→ **Exercise**: What you write must match the records exactly, except for the images, which are left out.

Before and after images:
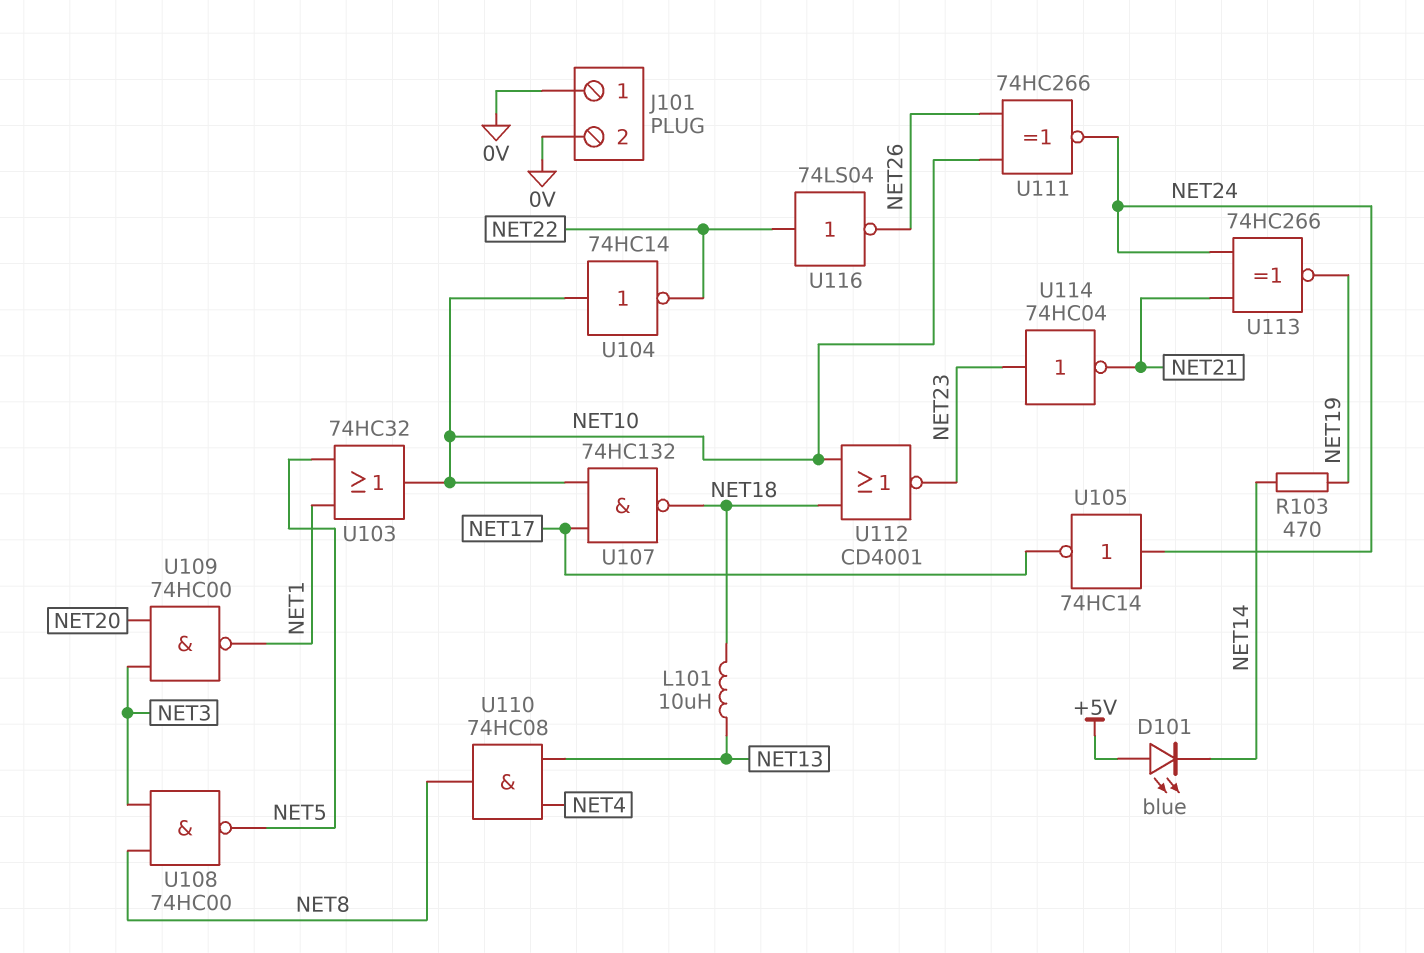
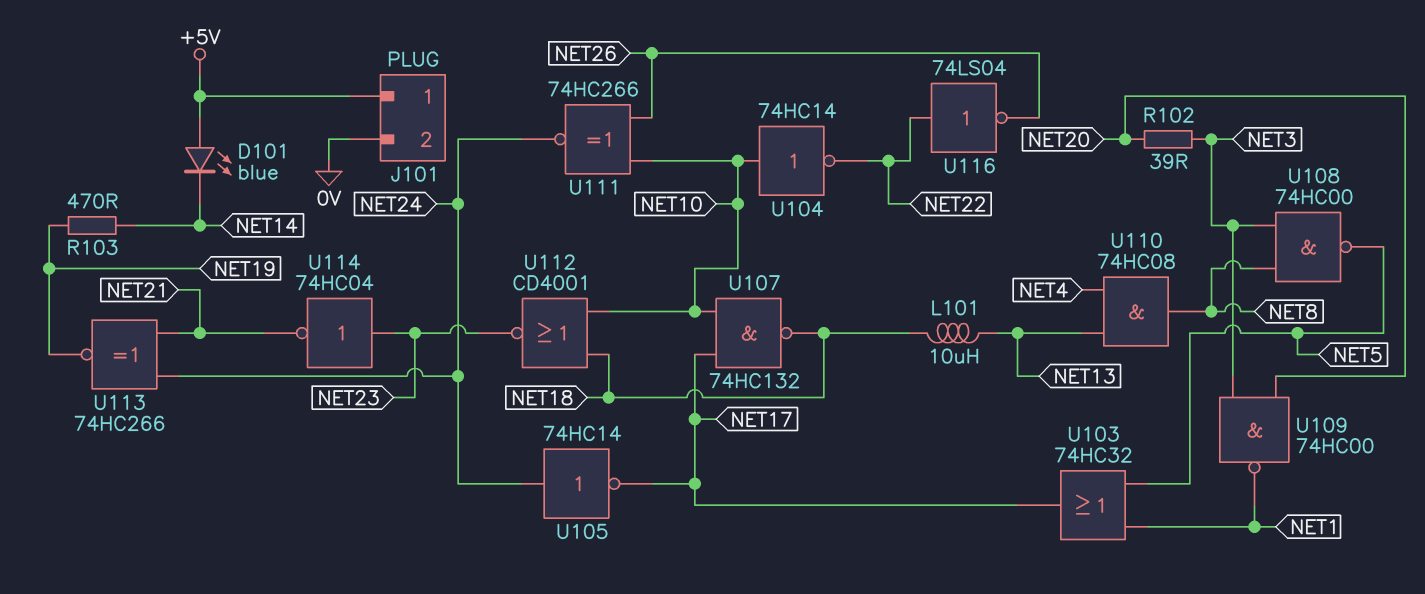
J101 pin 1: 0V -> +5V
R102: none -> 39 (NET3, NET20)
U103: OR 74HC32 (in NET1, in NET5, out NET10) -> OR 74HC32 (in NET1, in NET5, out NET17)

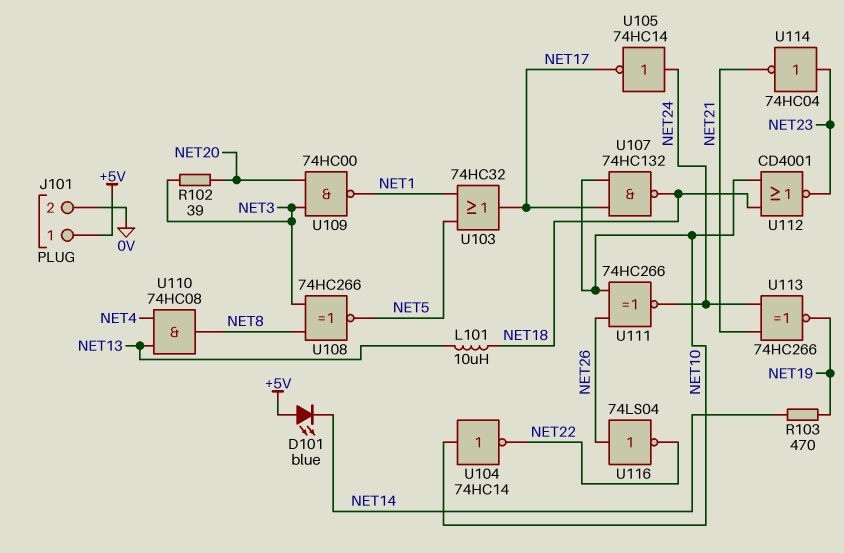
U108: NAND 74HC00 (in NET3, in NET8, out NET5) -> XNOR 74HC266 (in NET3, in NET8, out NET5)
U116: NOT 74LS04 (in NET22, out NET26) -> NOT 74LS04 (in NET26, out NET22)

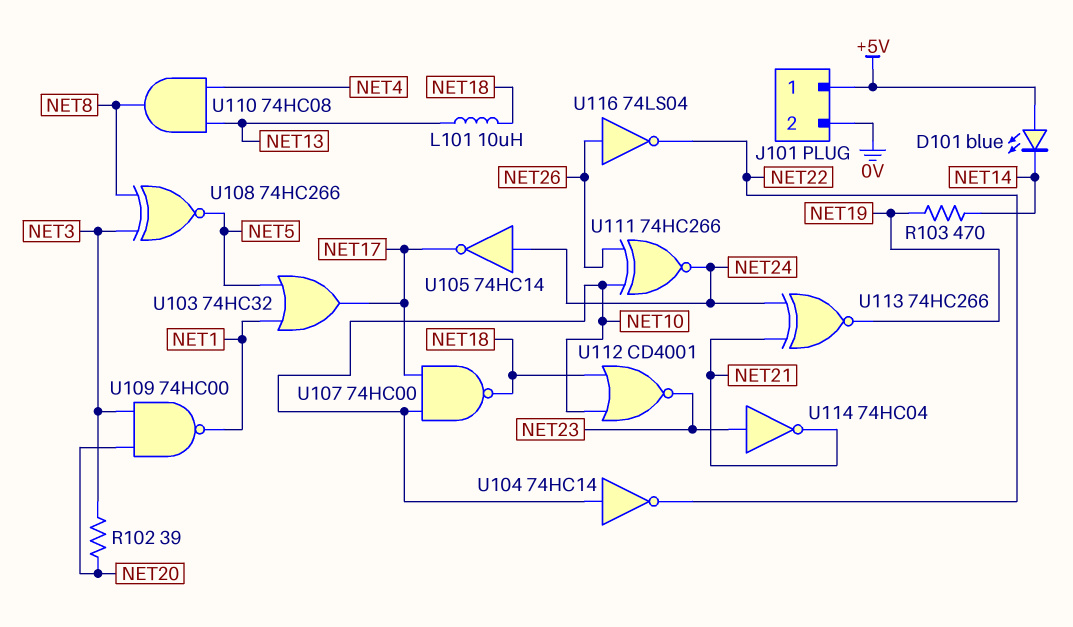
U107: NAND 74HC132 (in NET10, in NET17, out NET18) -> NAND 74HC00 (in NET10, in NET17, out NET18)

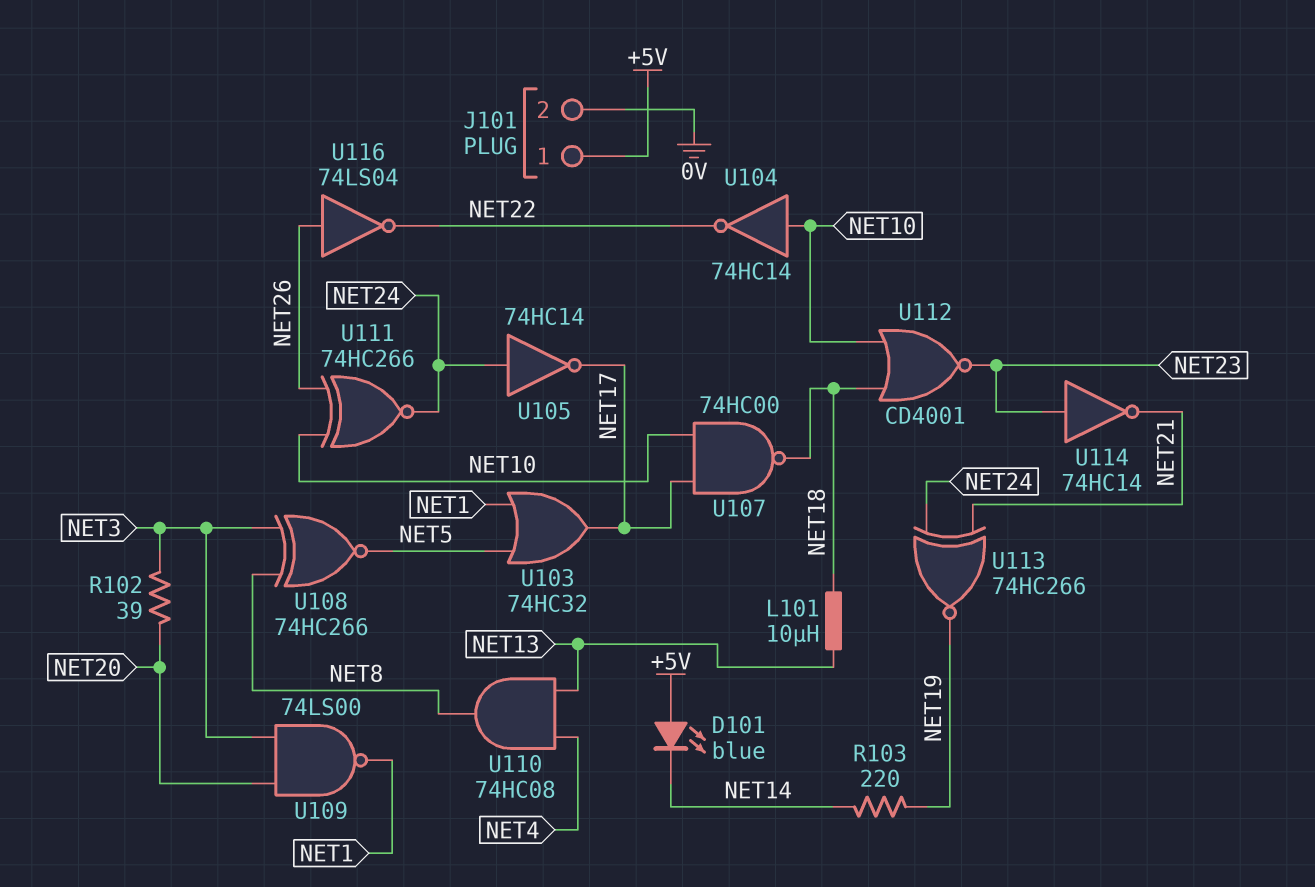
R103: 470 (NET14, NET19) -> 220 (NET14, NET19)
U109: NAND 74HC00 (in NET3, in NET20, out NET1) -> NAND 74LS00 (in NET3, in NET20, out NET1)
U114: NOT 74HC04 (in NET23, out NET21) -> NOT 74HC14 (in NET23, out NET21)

→ **Result**:
J101 pin 1: 0V -> +5V
R102: none -> 39 (NET3, NET20)
U103: OR 74HC32 (in NET1, in NET5, out NET10) -> OR 74HC32 (in NET1, in NET5, out NET17)

U108: NAND 74HC00 (in NET3, in NET8, out NET5) -> XNOR 74HC266 (in NET3, in NET8, out NET5)
U116: NOT 74LS04 (in NET22, out NET26) -> NOT 74LS04 (in NET26, out NET22)

U107: NAND 74HC132 (in NET10, in NET17, out NET18) -> NAND 74HC00 (in NET10, in NET17, out NET18)

R103: 470 (NET14, NET19) -> 220 (NET14, NET19)
U109: NAND 74HC00 (in NET3, in NET20, out NET1) -> NAND 74LS00 (in NET3, in NET20, out NET1)
U114: NOT 74HC04 (in NET23, out NET21) -> NOT 74HC14 (in NET23, out NET21)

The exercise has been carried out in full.